Before-and-after change records
**********

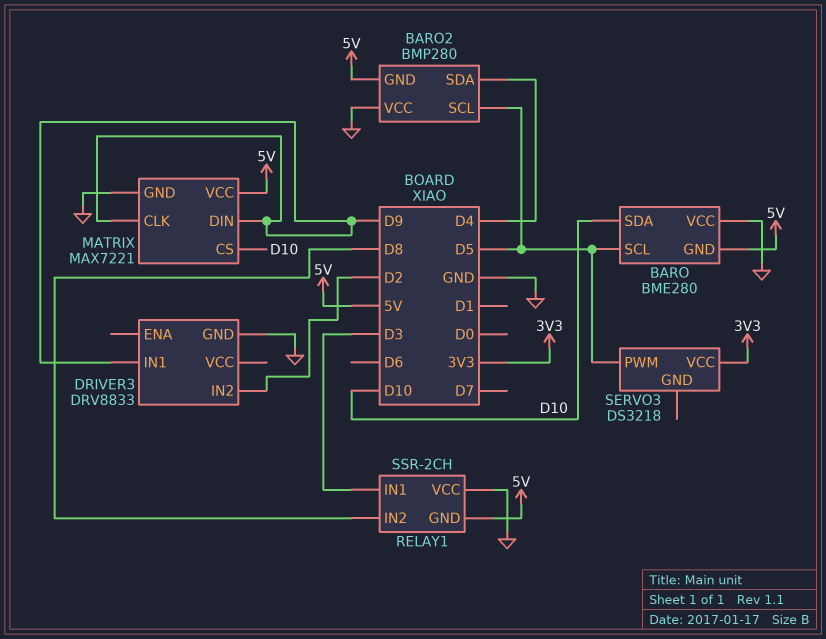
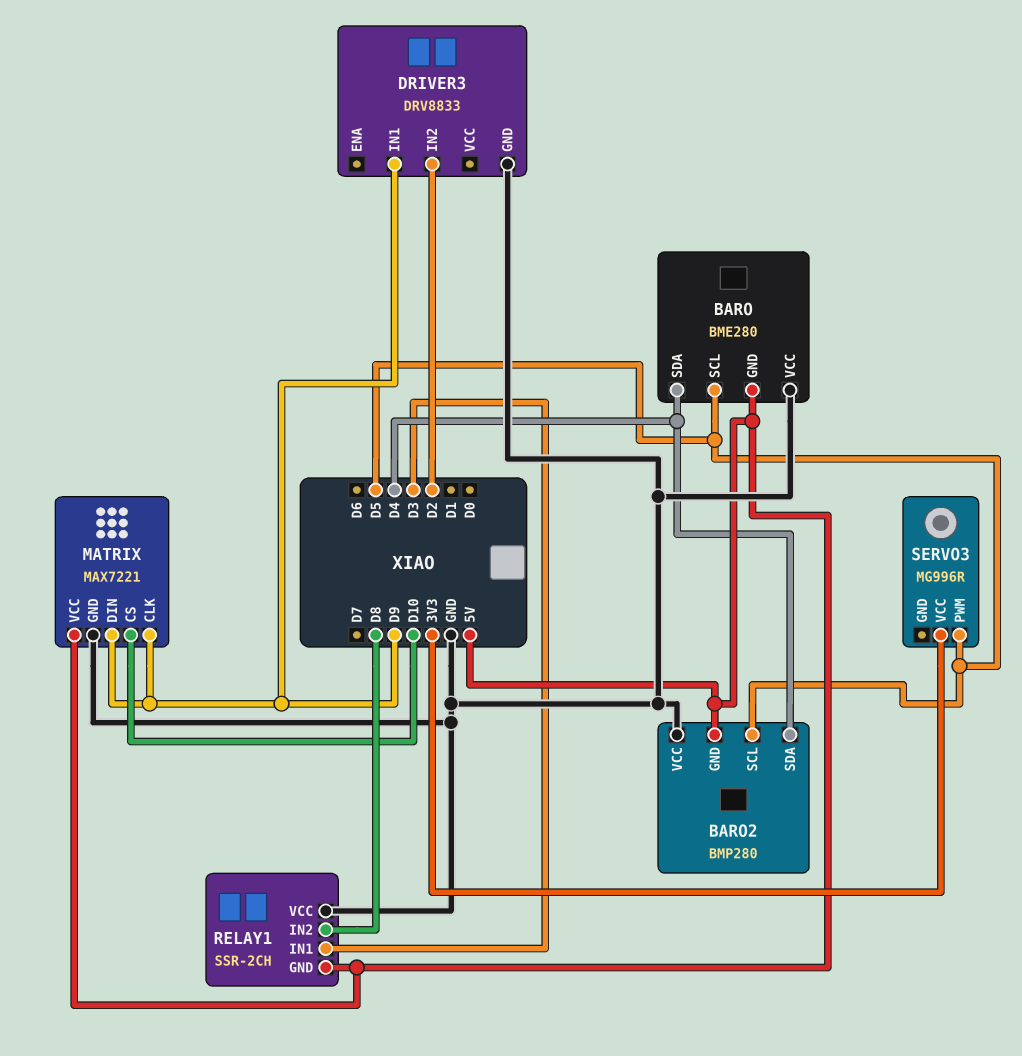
BARO pin SDA: D10 -> D4
SERVO3: DS3218 -> MG996R

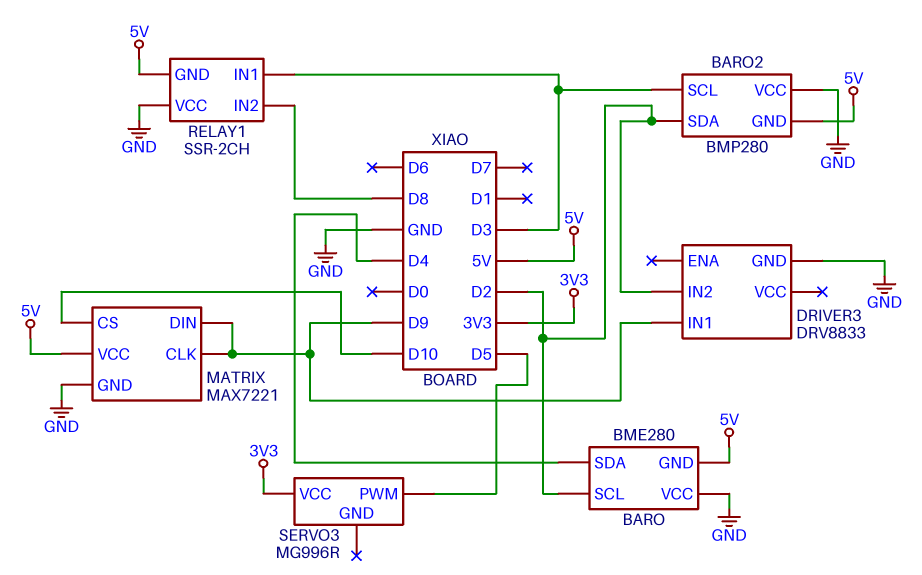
BARO pin SCL: D5 -> D2
BARO2 pin SCL: D5 -> D3
BARO2 pin SDA: D4 -> D2

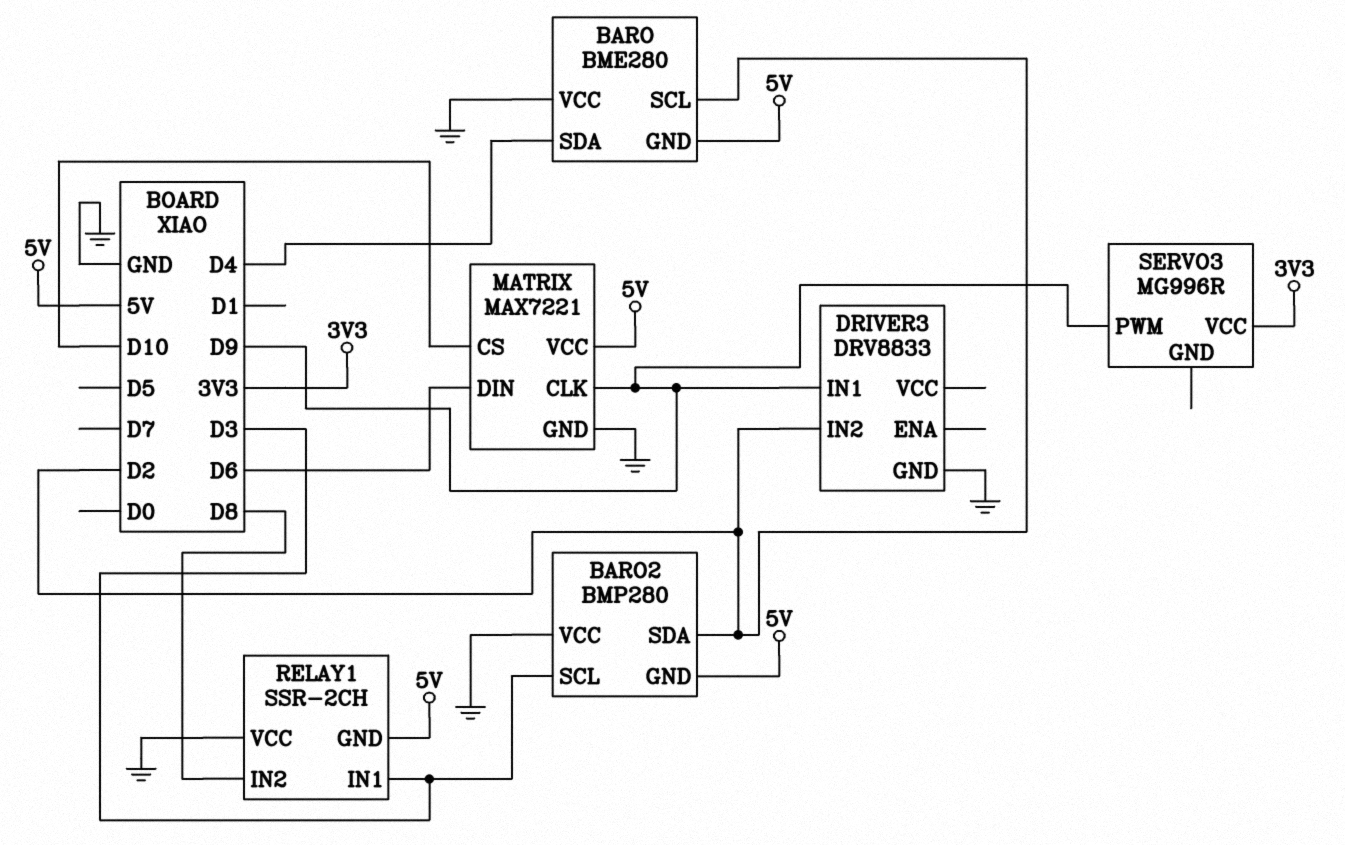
MATRIX pin DIN: D9 -> D6
SERVO3 pin PWM: D5 -> D9

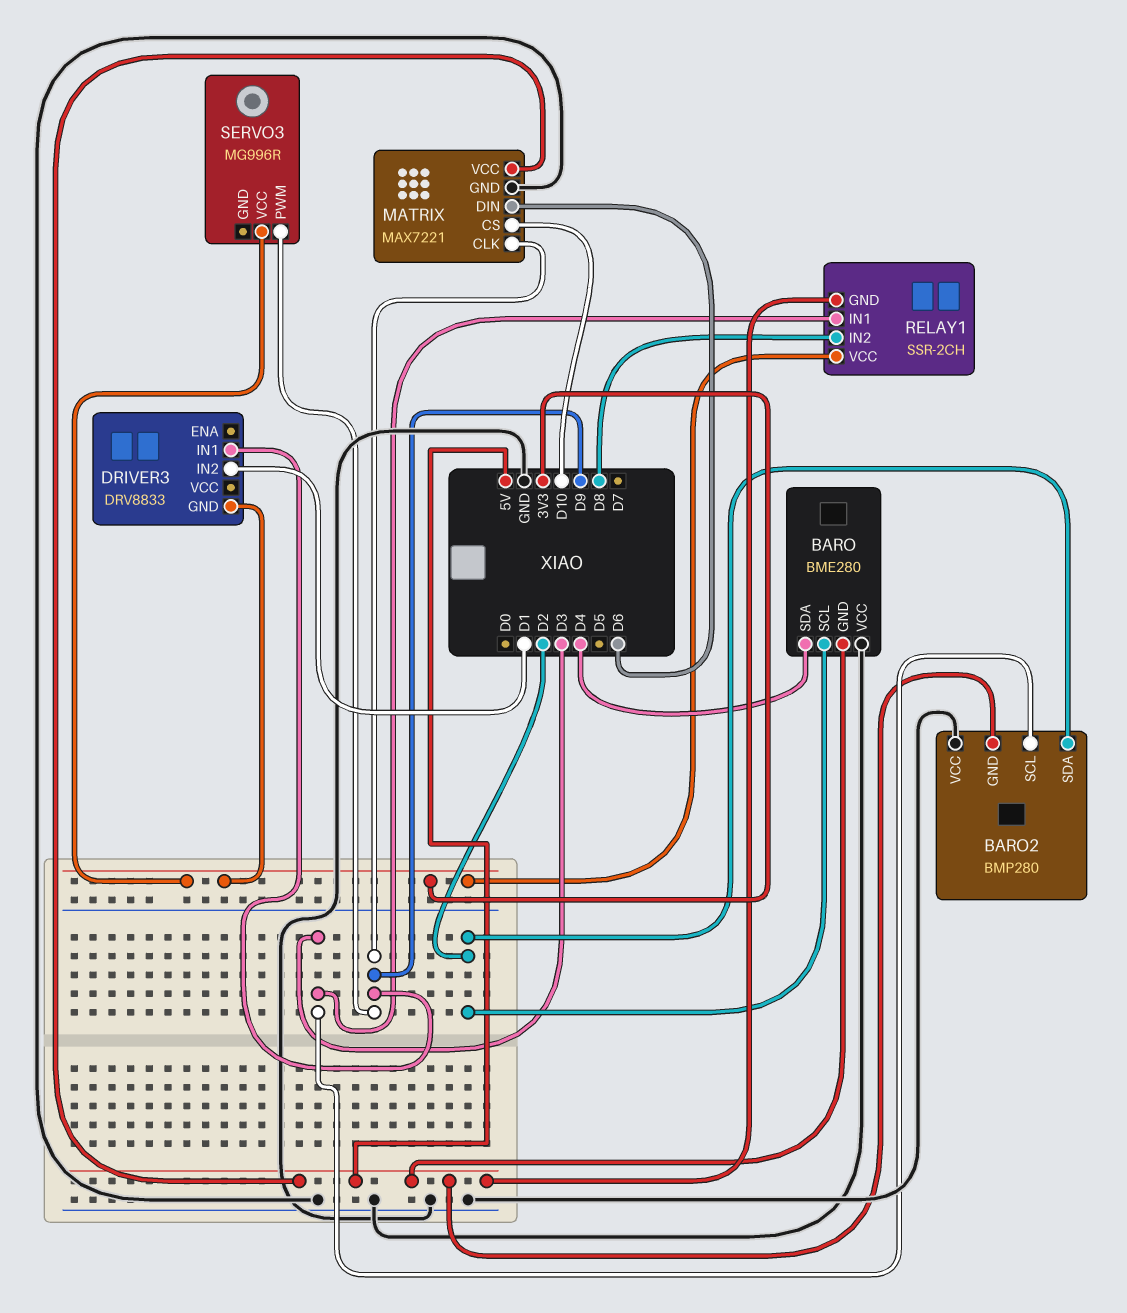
DRIVER3 pin GND: GND -> 3V3
DRIVER3 pin IN2: D2 -> D1
RELAY1 pin VCC: GND -> 3V3

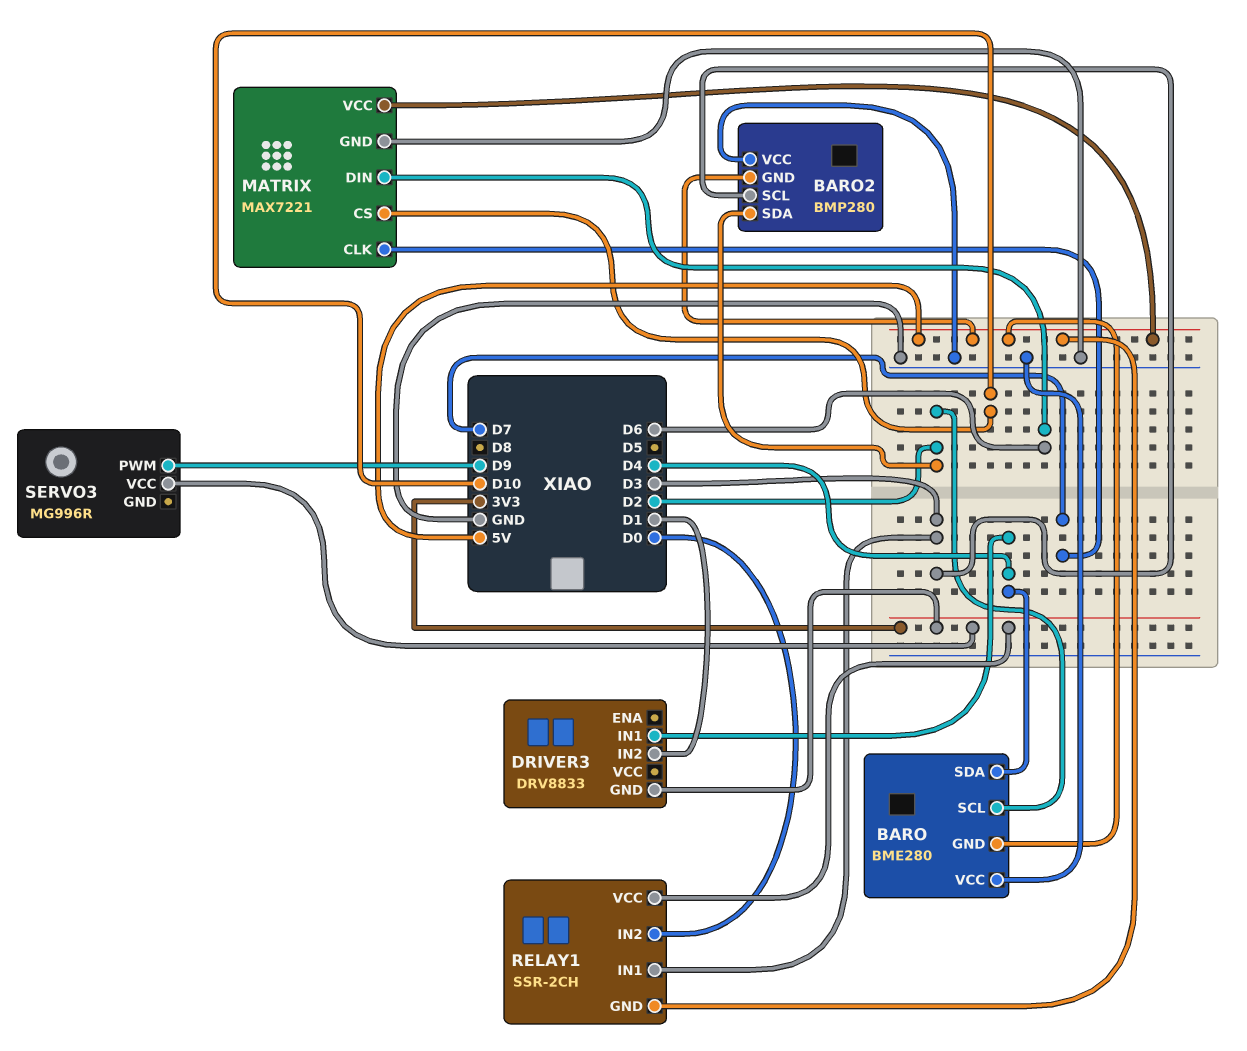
DRIVER3 pin IN1: D9 -> D4
MATRIX pin CLK: D9 -> D7
RELAY1 pin IN2: D8 -> D0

**********

Exercise directions:
All lines from the one containing "BARO2 pin SCL: D5 -> D3" to the last line of the records above, and no others, should be returned unchanged, without pictures.

Solution to this problem:
BARO2 pin SCL: D5 -> D3
BARO2 pin SDA: D4 -> D2

MATRIX pin DIN: D9 -> D6
SERVO3 pin PWM: D5 -> D9

DRIVER3 pin GND: GND -> 3V3
DRIVER3 pin IN2: D2 -> D1
RELAY1 pin VCC: GND -> 3V3

DRIVER3 pin IN1: D9 -> D4
MATRIX pin CLK: D9 -> D7
RELAY1 pin IN2: D8 -> D0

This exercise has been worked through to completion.